● Data shown:
"""

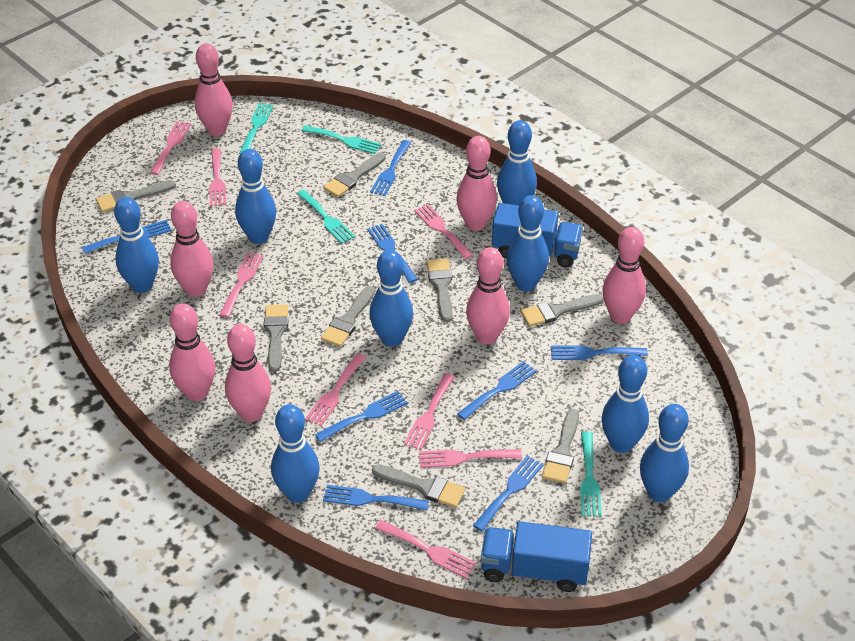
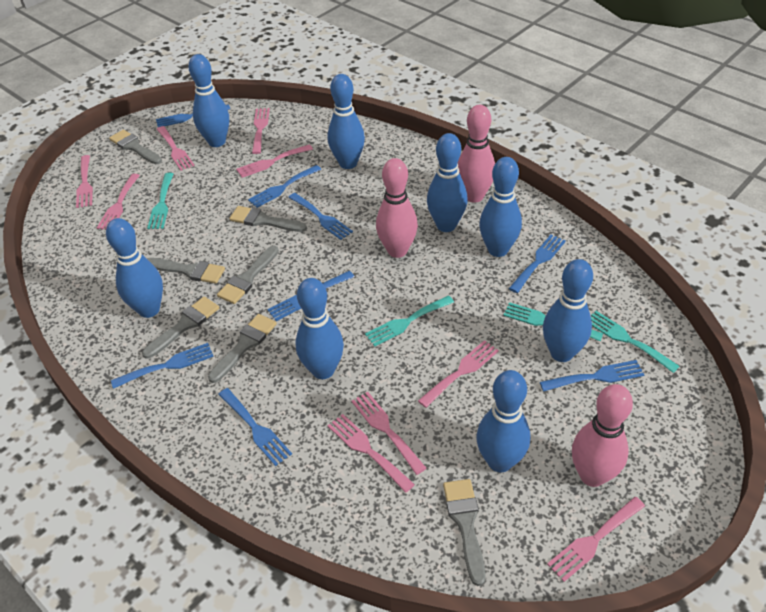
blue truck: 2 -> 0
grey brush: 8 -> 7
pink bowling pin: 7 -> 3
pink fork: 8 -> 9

"""
"""

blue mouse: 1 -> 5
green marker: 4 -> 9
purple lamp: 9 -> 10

"""
"""

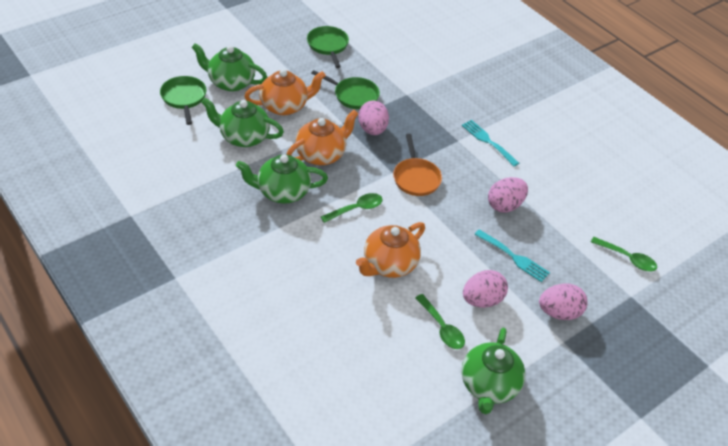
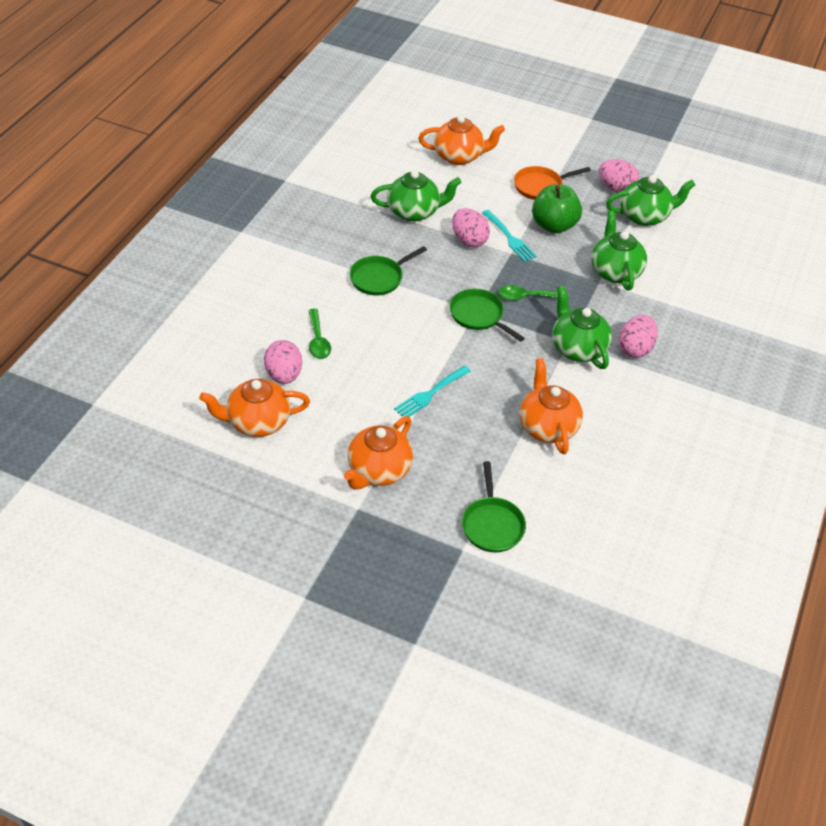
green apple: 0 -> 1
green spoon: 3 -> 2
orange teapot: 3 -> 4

"""

● What to work on: Would you please copy, word for word, everything above from the line containing "blue truck: 2 -> 0" down to the line containing "pink fork: 8 -> 9", those two lines included?

● Answer area:
blue truck: 2 -> 0
grey brush: 8 -> 7
pink bowling pin: 7 -> 3
pink fork: 8 -> 9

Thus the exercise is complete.